Brief: Total the lines of the entries below that hold the string "down", then write only that total.

Records to process below:

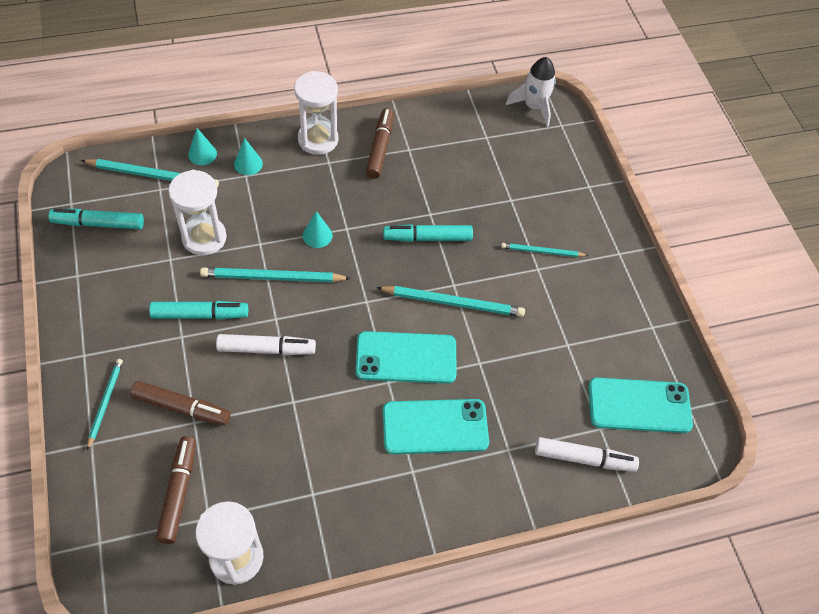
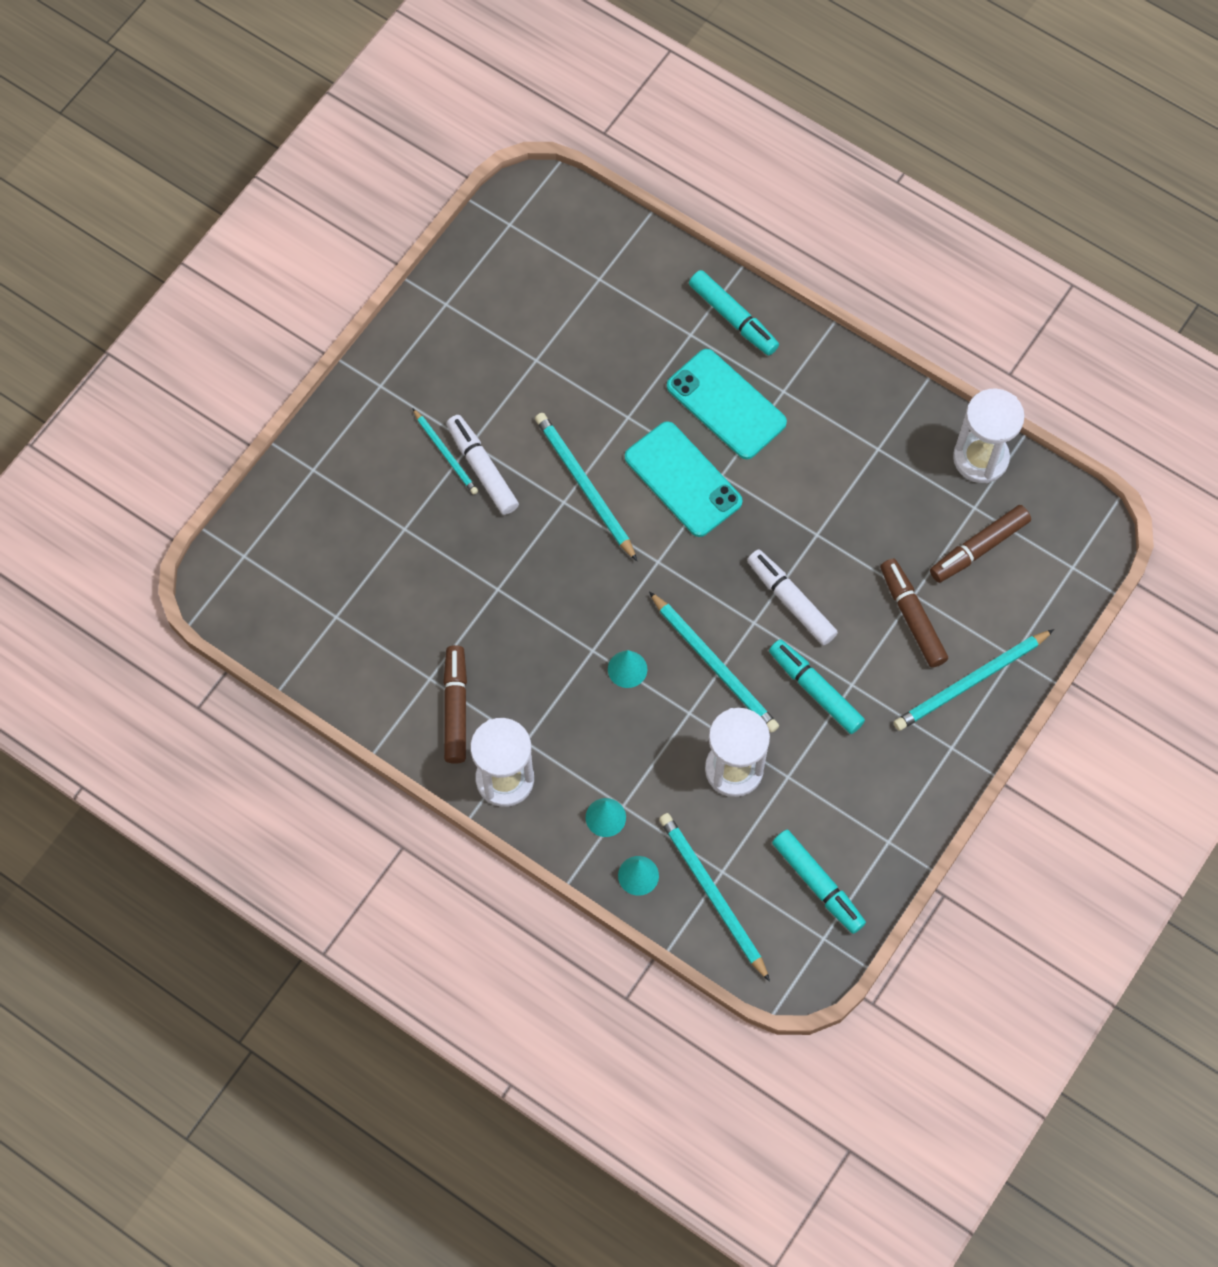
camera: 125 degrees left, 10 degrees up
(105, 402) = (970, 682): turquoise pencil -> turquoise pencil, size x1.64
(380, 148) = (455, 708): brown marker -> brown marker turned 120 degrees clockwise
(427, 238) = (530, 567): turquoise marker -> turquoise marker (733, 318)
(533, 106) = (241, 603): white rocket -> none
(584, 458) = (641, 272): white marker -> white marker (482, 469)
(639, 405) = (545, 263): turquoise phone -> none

End of Records to process.
Records to process below:

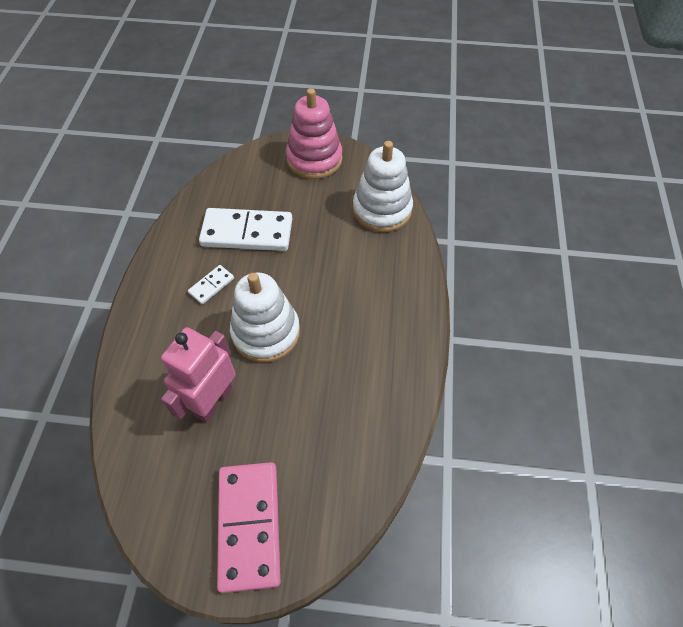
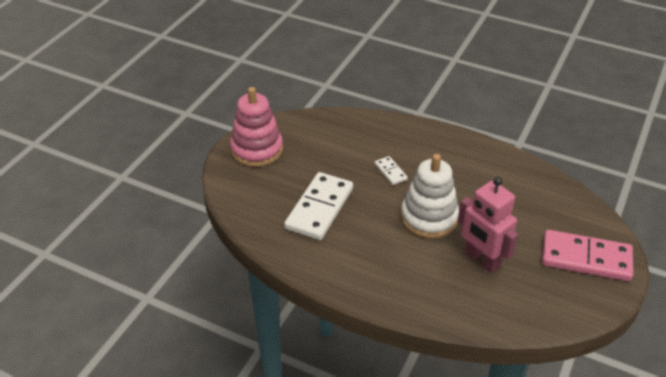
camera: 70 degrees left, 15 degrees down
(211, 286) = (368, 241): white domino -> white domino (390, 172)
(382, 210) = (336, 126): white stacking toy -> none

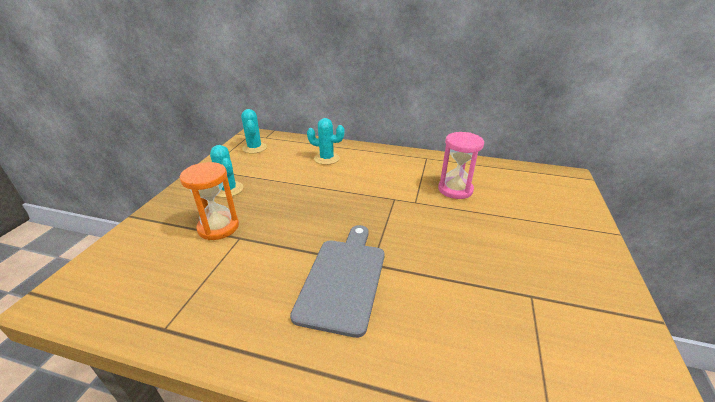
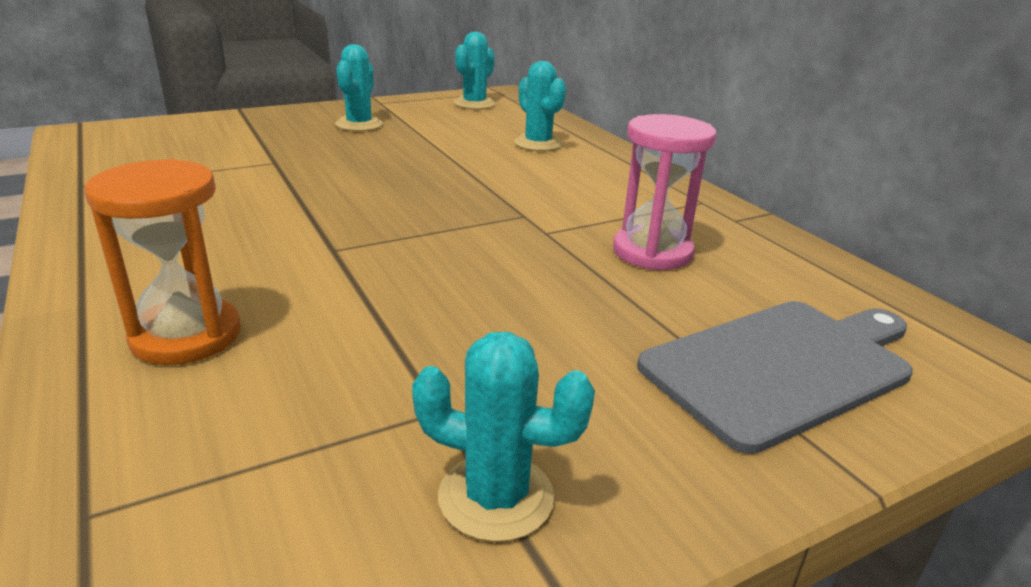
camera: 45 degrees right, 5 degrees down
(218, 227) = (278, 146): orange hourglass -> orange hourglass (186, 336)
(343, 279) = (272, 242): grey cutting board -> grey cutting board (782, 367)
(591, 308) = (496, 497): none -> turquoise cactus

End of Records to process.

Your solution: 2